─── Records supplied ───

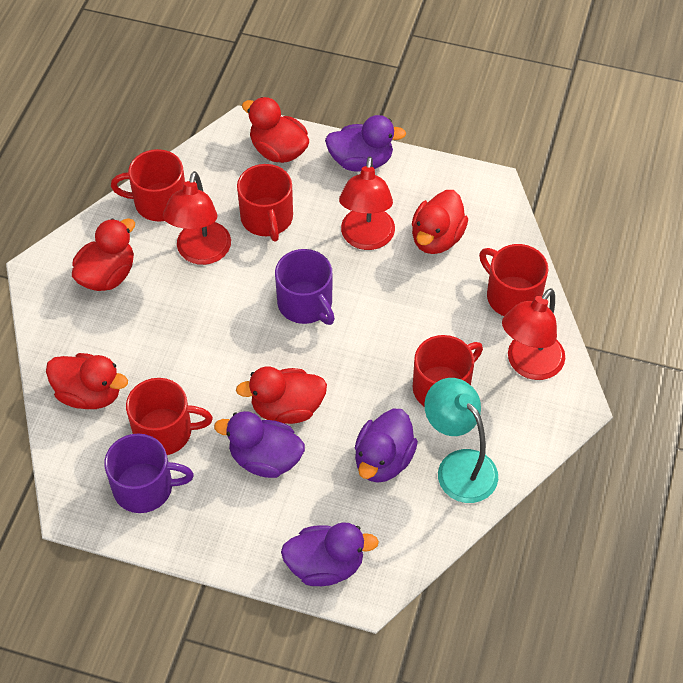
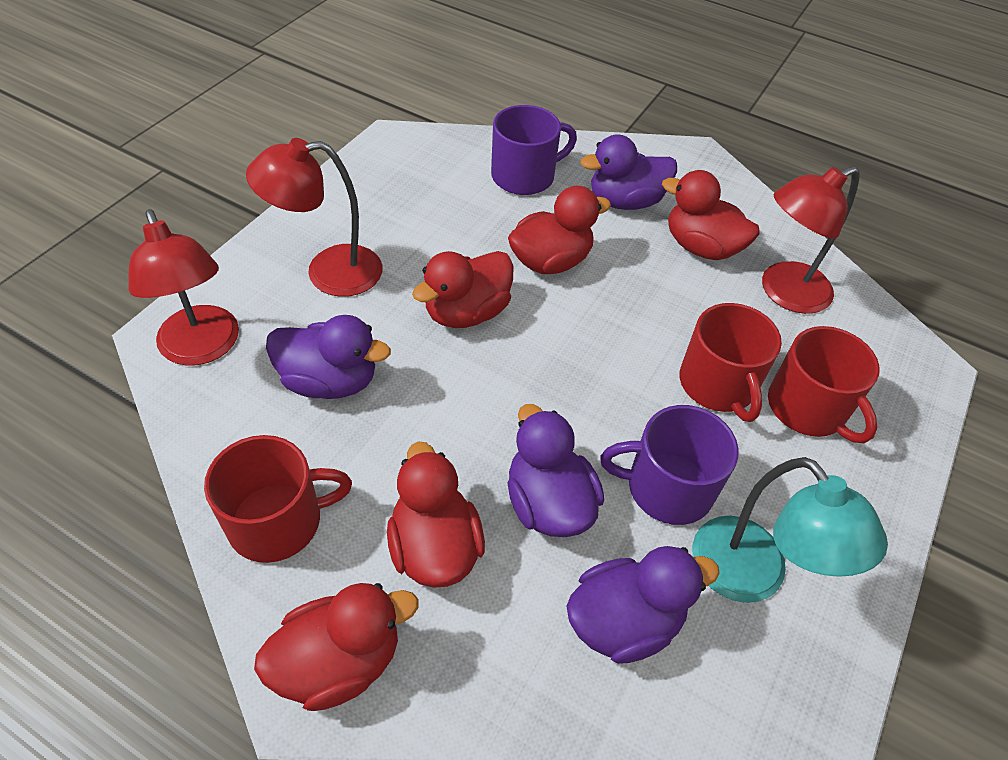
red mug: 5 -> 3

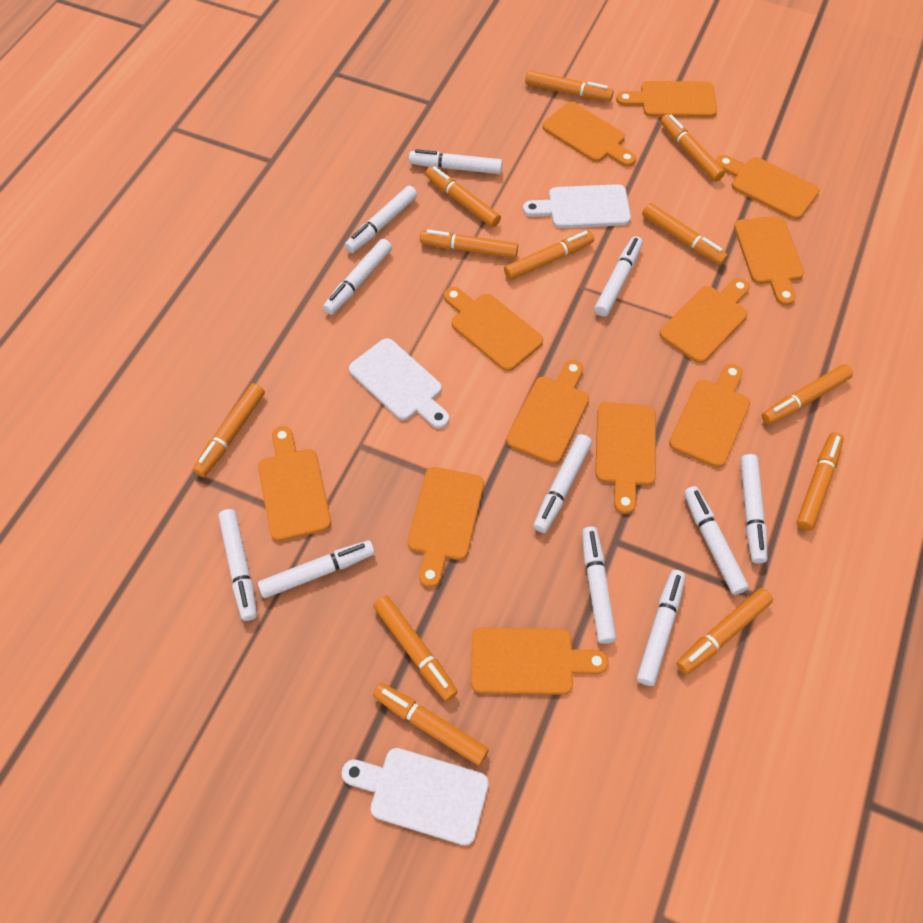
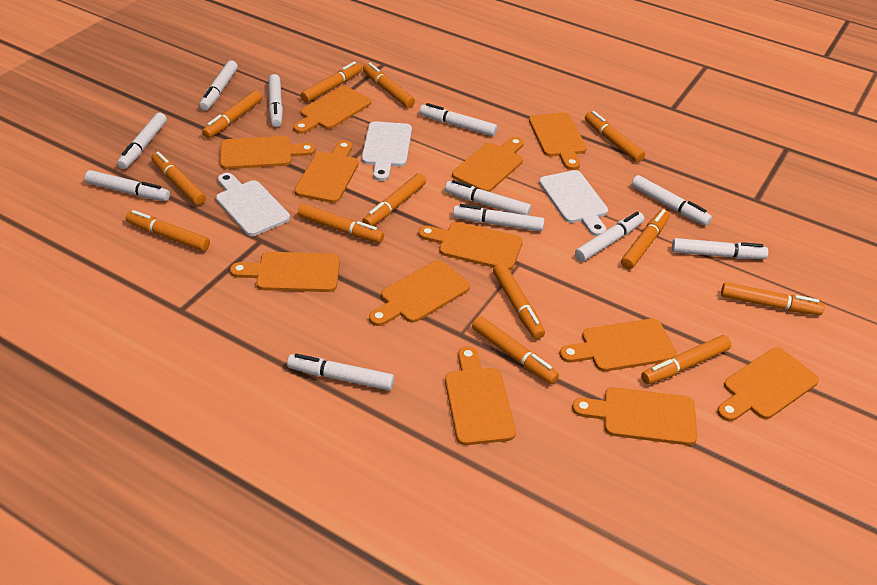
orange marker: 12 -> 13

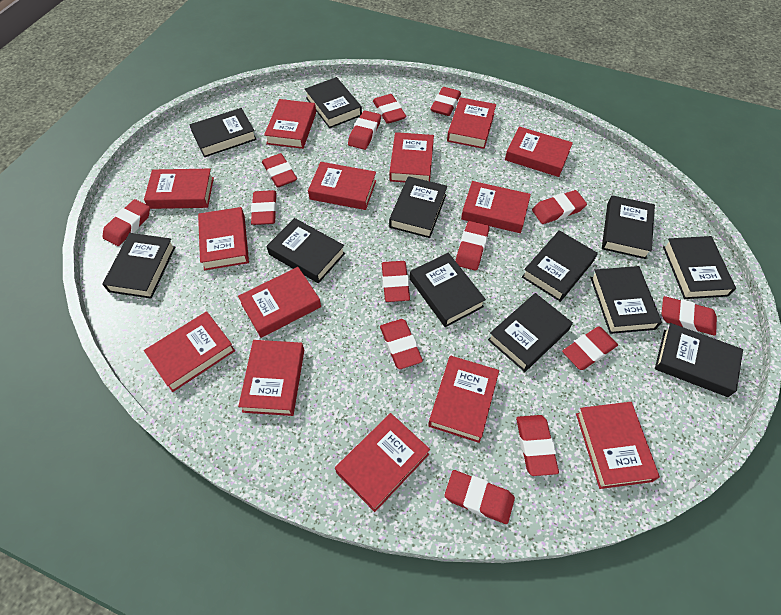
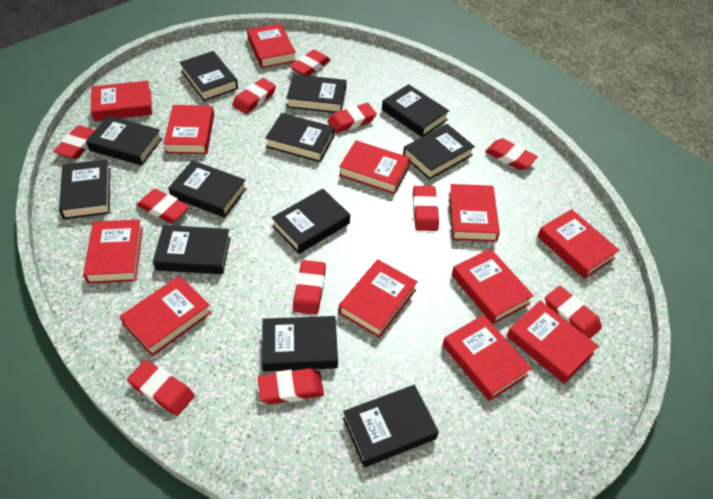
red book: 14 -> 12
red eraser: 14 -> 11

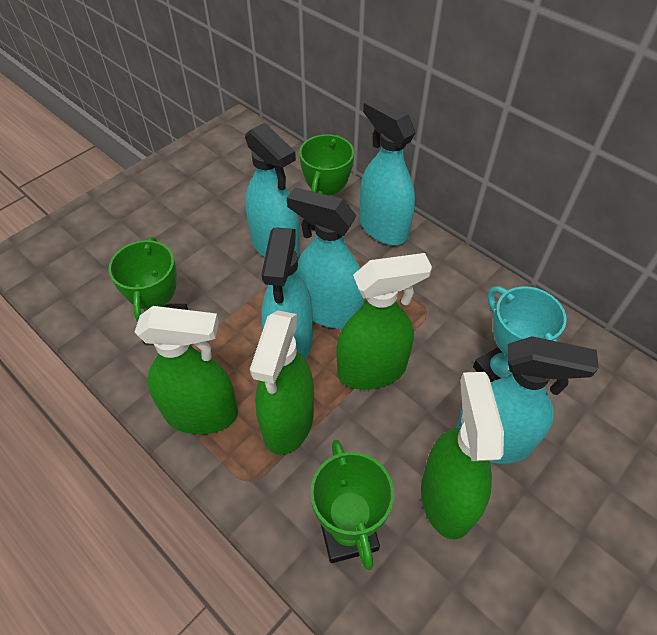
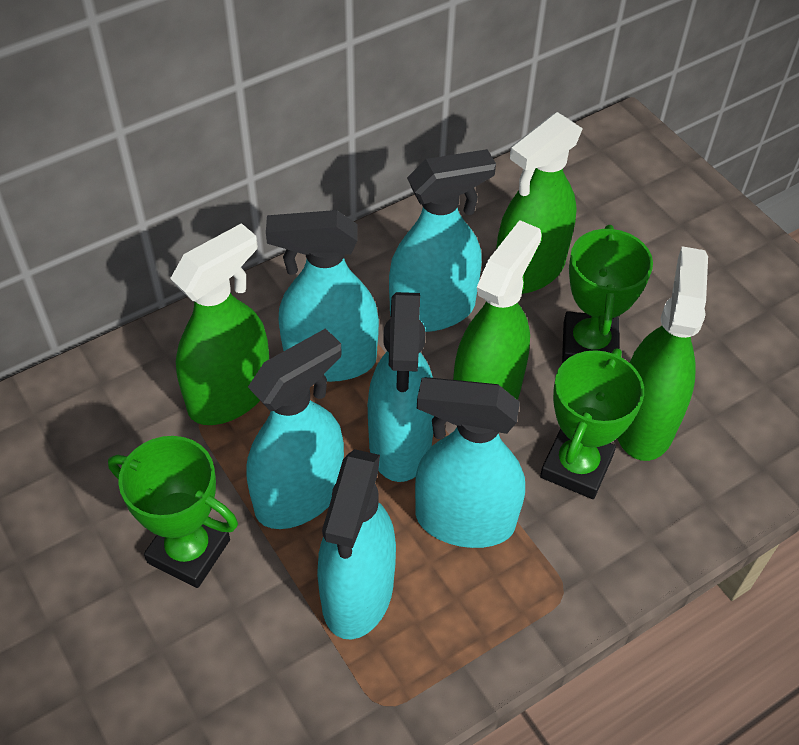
turquoise spray bottle: 5 -> 6
turquoise trophy: 1 -> 0

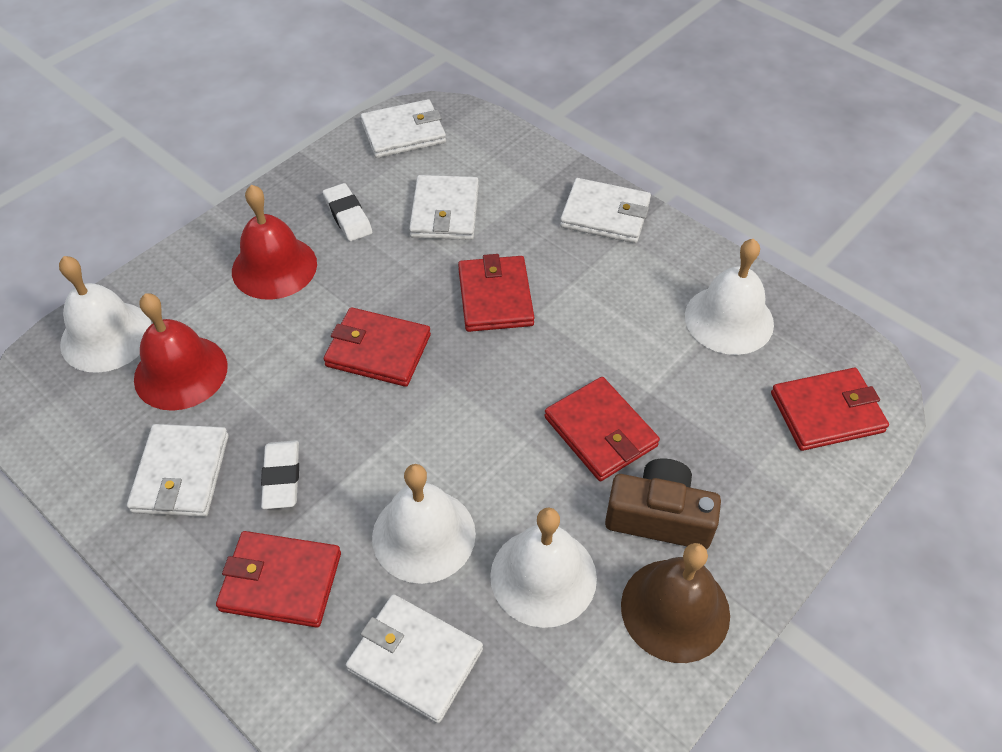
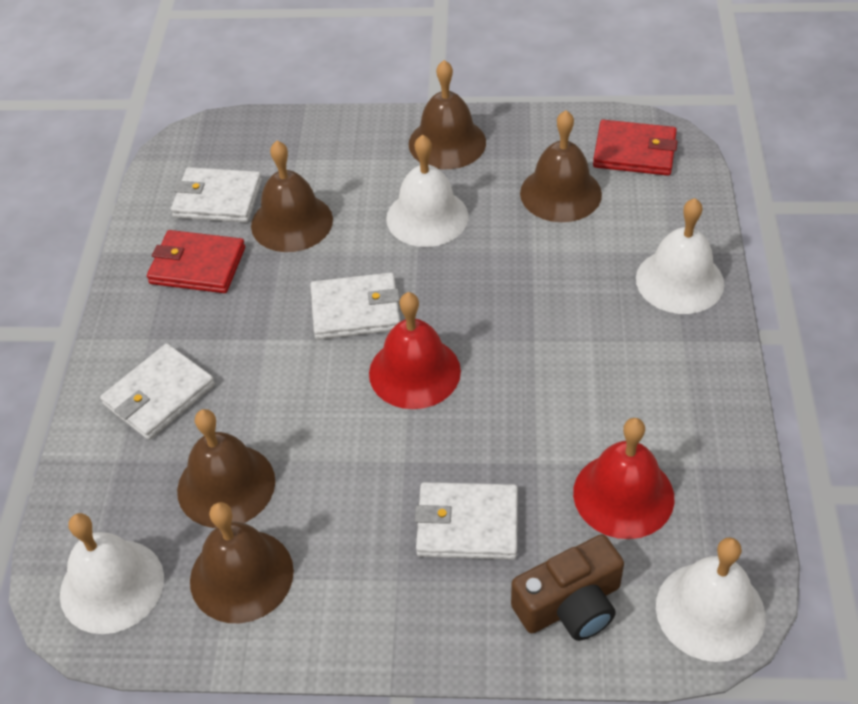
brown bell: 1 -> 5
red wallet: 5 -> 2
white eraser: 2 -> 0
white wallet: 5 -> 4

───

▸ **Description of the task**
An exact copy of every record above is required, with all pictures omitted.

▸ **Output**
red mug: 5 -> 3

orange marker: 12 -> 13

red book: 14 -> 12
red eraser: 14 -> 11

turquoise spray bottle: 5 -> 6
turquoise trophy: 1 -> 0

brown bell: 1 -> 5
red wallet: 5 -> 2
white eraser: 2 -> 0
white wallet: 5 -> 4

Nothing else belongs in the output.